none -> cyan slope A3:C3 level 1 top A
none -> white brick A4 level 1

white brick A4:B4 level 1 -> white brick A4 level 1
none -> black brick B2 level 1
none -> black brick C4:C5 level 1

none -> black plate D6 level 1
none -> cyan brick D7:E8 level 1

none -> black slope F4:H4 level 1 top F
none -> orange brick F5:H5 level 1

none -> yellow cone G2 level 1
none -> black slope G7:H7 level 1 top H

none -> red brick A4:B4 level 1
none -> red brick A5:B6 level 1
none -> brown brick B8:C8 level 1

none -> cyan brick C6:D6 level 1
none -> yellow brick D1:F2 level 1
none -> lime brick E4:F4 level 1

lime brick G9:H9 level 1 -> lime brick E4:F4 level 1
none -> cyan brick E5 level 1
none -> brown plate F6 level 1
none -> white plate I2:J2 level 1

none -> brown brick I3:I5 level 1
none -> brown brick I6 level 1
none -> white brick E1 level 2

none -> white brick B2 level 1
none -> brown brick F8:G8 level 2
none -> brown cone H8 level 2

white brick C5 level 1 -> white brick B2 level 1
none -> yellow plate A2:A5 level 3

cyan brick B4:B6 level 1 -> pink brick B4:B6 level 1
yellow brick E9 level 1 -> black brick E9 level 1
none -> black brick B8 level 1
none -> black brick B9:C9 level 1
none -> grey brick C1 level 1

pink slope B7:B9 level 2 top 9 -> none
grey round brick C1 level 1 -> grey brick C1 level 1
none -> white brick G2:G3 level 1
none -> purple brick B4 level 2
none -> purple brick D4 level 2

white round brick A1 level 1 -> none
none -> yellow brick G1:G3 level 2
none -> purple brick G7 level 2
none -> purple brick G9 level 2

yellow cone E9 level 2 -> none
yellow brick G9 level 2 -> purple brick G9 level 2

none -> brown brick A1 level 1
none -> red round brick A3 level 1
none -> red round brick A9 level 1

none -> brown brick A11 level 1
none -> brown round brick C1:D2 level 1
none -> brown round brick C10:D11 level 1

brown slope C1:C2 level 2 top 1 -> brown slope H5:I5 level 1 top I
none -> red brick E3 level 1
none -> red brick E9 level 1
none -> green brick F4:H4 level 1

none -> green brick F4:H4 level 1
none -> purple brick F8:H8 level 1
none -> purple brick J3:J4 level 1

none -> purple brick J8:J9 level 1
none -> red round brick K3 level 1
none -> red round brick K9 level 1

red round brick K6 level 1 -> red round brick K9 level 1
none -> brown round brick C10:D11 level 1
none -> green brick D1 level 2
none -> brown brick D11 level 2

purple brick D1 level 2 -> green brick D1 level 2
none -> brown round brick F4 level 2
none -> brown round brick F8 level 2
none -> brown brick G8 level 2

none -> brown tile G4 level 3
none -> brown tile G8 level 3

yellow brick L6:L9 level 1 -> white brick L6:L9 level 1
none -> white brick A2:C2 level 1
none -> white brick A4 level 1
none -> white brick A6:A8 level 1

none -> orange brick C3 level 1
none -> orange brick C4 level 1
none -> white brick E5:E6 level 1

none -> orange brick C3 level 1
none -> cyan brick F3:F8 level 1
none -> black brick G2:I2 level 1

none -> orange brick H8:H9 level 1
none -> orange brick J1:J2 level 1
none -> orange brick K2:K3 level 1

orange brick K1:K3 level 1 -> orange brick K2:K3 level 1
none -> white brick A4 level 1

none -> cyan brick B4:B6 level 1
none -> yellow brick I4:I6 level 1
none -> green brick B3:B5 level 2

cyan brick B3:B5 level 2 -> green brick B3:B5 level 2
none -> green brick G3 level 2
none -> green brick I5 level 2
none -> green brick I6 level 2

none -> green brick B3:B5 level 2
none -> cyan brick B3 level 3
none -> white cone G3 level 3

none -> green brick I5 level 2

-------

Required work: Please find the lines in the data that contain the word "black" and copy them.

Your solution:
none -> black brick B2 level 1
none -> black brick C4:C5 level 1
none -> black plate D6 level 1
none -> black slope F4:H4 level 1 top F
none -> black slope G7:H7 level 1 top H
yellow brick E9 level 1 -> black brick E9 level 1
none -> black brick B8 level 1
none -> black brick B9:C9 level 1
none -> black brick G2:I2 level 1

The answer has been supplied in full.